Find the word "cone" in the listing below, then return every line it appears in.

Data to process Block Start

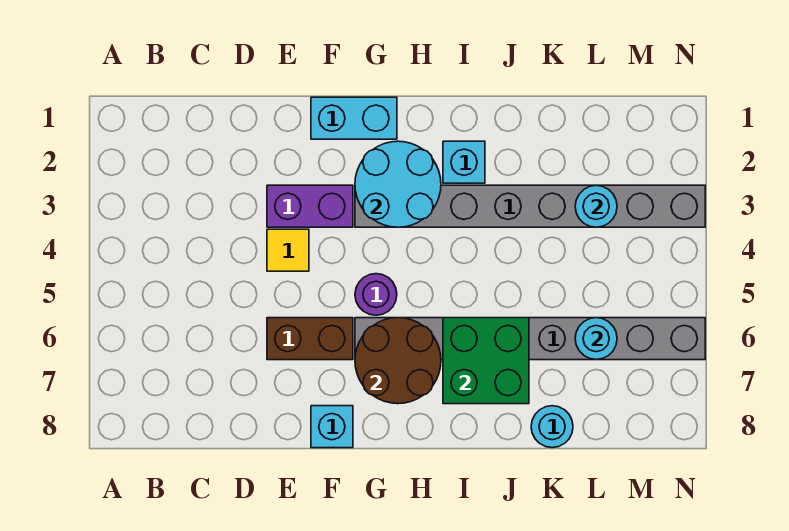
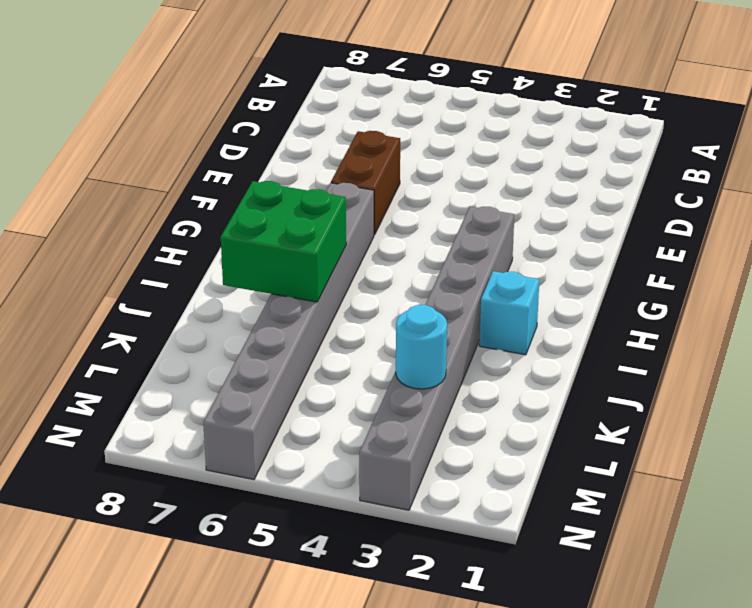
none -> purple 1x2 brick [267,185,353,227]
none -> yellow 1x1 tile [267,229,309,271]
none -> cyan 1x2 brick [311,97,397,139]

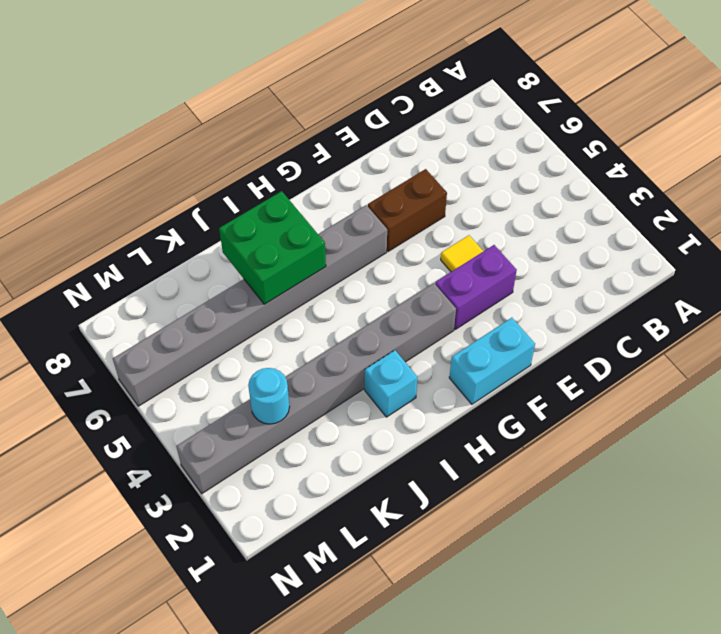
none -> cyan 1x1 brick [311,406,353,448]
none -> purple 1x1 round brick [355,274,397,315]
none -> cyan 1x1 round brick [531,406,573,448]

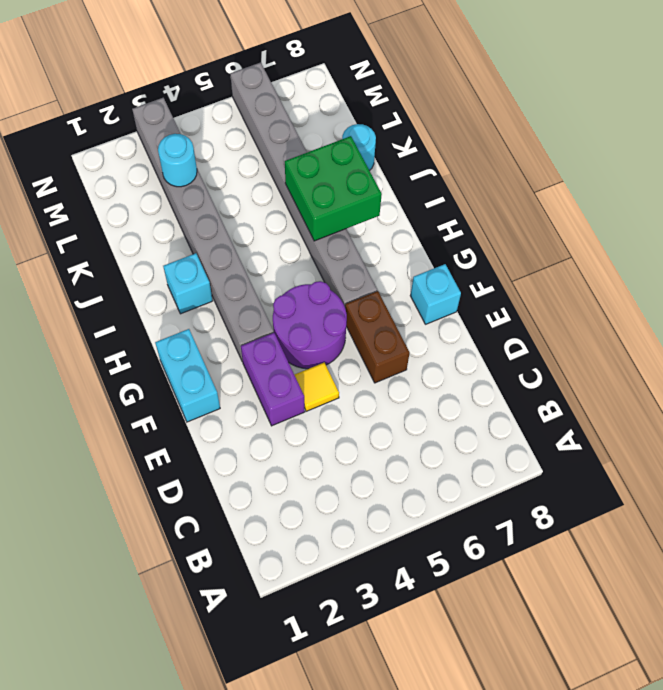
purple 2x2 round brick [273,281,347,369] -> purple 1x1 round brick [355,274,397,315]
none -> cyan 2x2 round brick [355,141,441,227]
none -> brown 2x2 round brick [355,318,441,404]
none -> cyan 1x1 round brick [575,318,617,360]

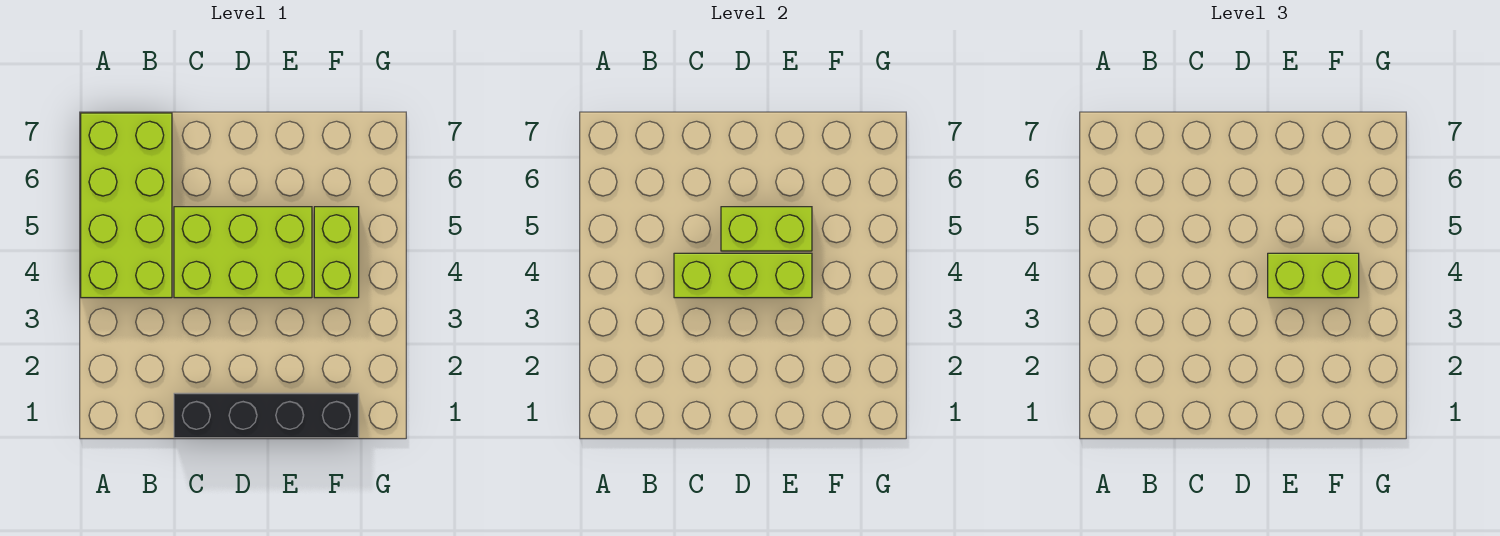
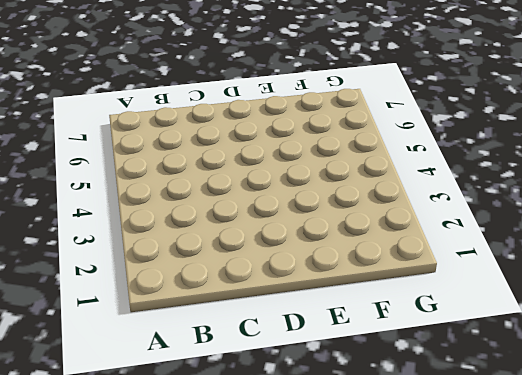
none -> lime 2x4 brick [81,113,172,298]
none -> black 1x4 brick [174,393,359,438]

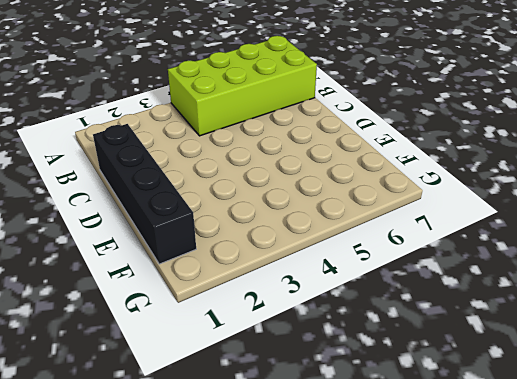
none -> lime 2x3 brick [174,207,312,298]
none -> lime 1x2 brick [314,207,359,298]

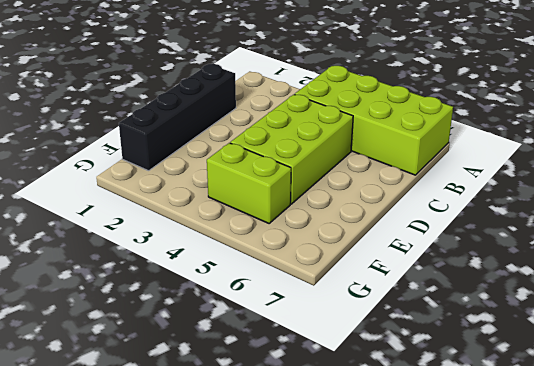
none -> lime 1x3 brick [674,253,812,298]
none -> lime 1x2 brick [721,207,812,251]

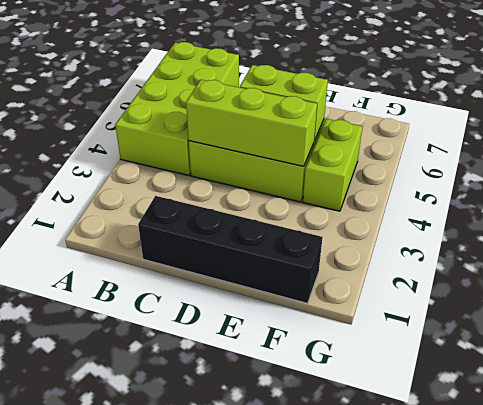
none -> lime 1x2 brick [1268,253,1359,298]

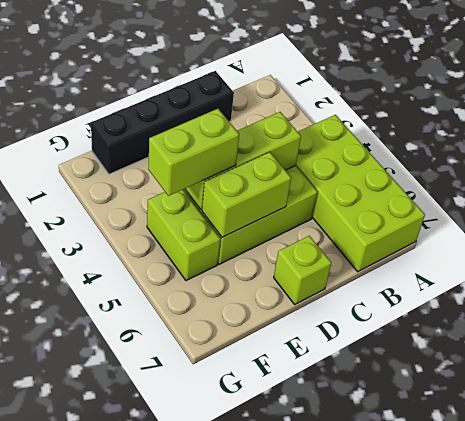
lime 1x1 brick [274,236,331,304] -> none

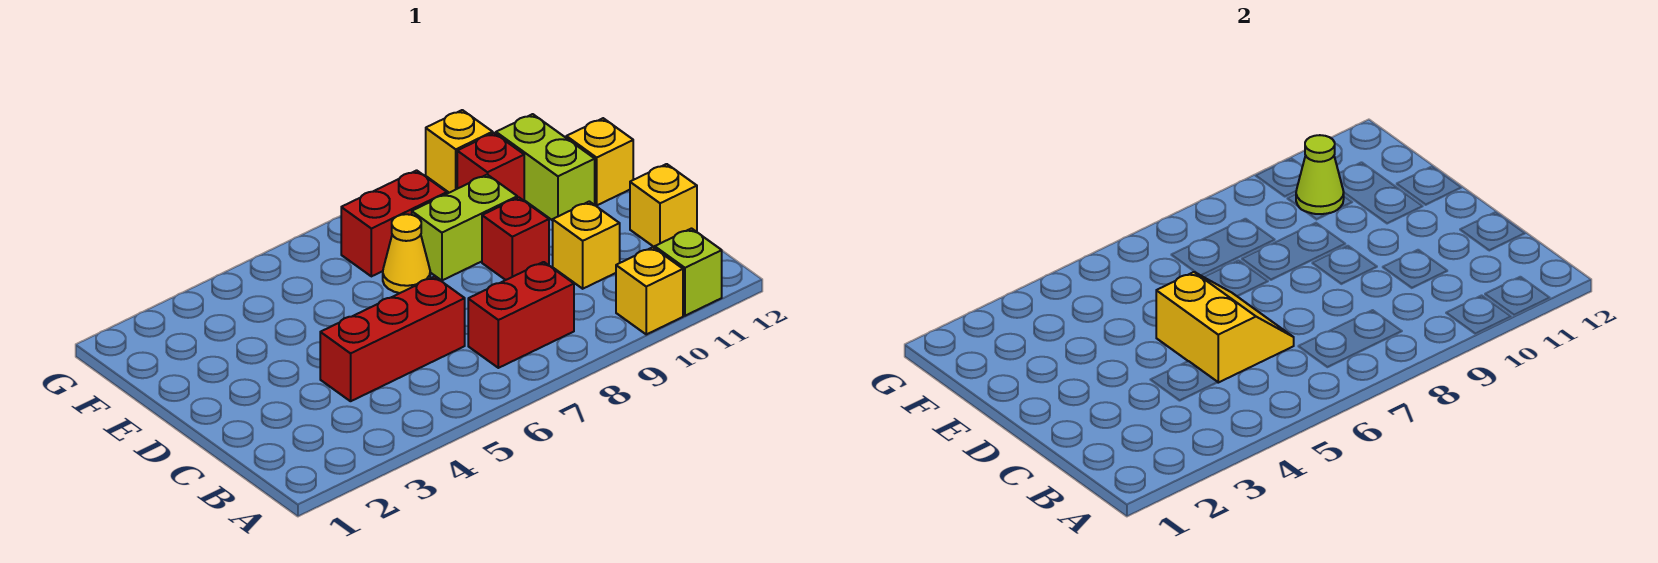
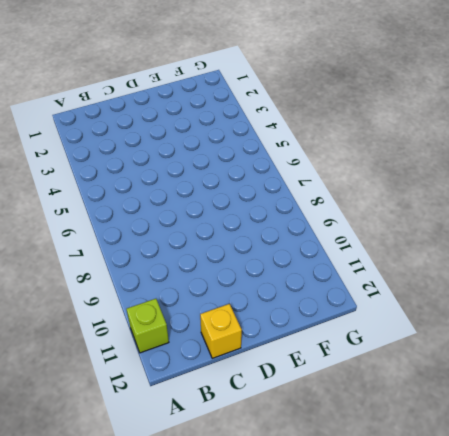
none -> yellow 1x1 brick [616,247,683,334]
none -> red 1x2 brick [468,262,574,368]
none -> red 1x3 brick [320,277,465,401]

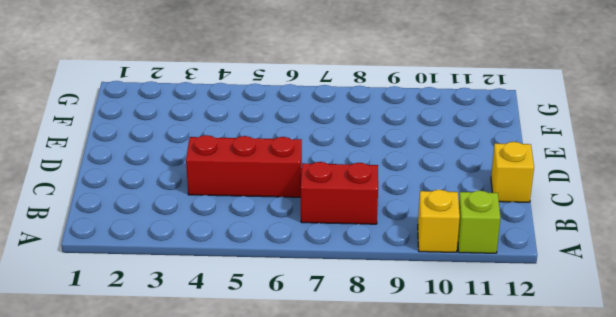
none -> yellow 1x1 brick [553,201,620,289]
none -> red 1x1 brick [482,197,549,280]
none -> yellow 1x1 cone [383,214,430,293]

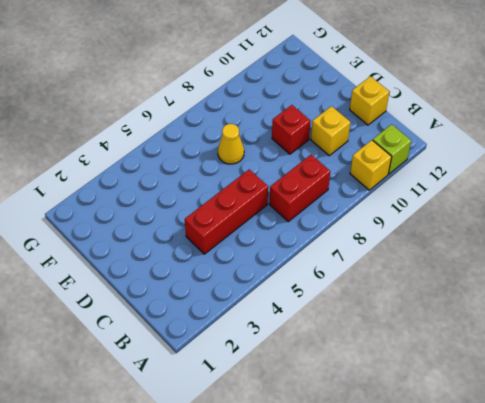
none -> lime 1x2 brick [412,175,517,281]
none -> lime 1x2 brick [496,114,595,221]
none -> yellow 1x1 brick [566,118,633,205]

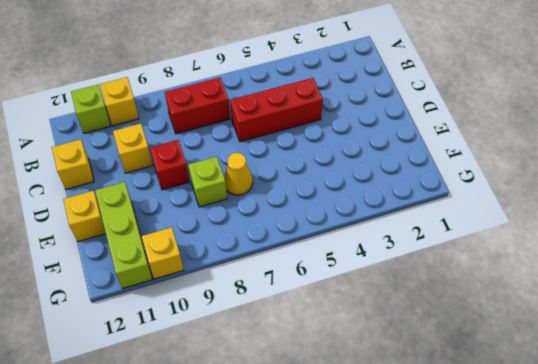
lime 1x1 brick [188,157,227,207] -> lime 1x2 brick [412,175,517,281]
lime 1x3 brick [95,182,152,288] -> lime 1x2 brick [496,114,595,221]
none -> red 1x2 brick [341,170,447,276]
none -> red 1x1 brick [457,133,524,201]
none -> yellow 2x2 slope [1156,272,1294,383]

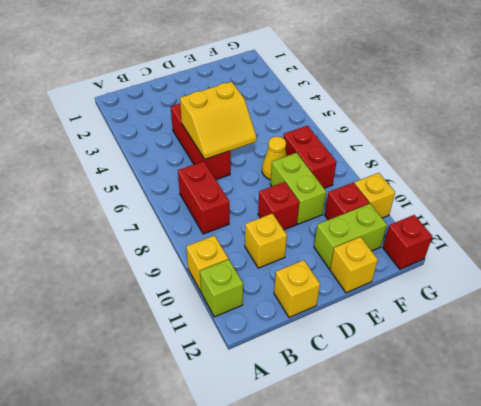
red 1x1 brick [383,215,432,269] -> none
none -> lime 1x1 cone [1296,135,1344,214]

Data to process Block End

** Exercise answer **
none -> yellow 1x1 cone [383,214,430,293]
none -> lime 1x1 cone [1296,135,1344,214]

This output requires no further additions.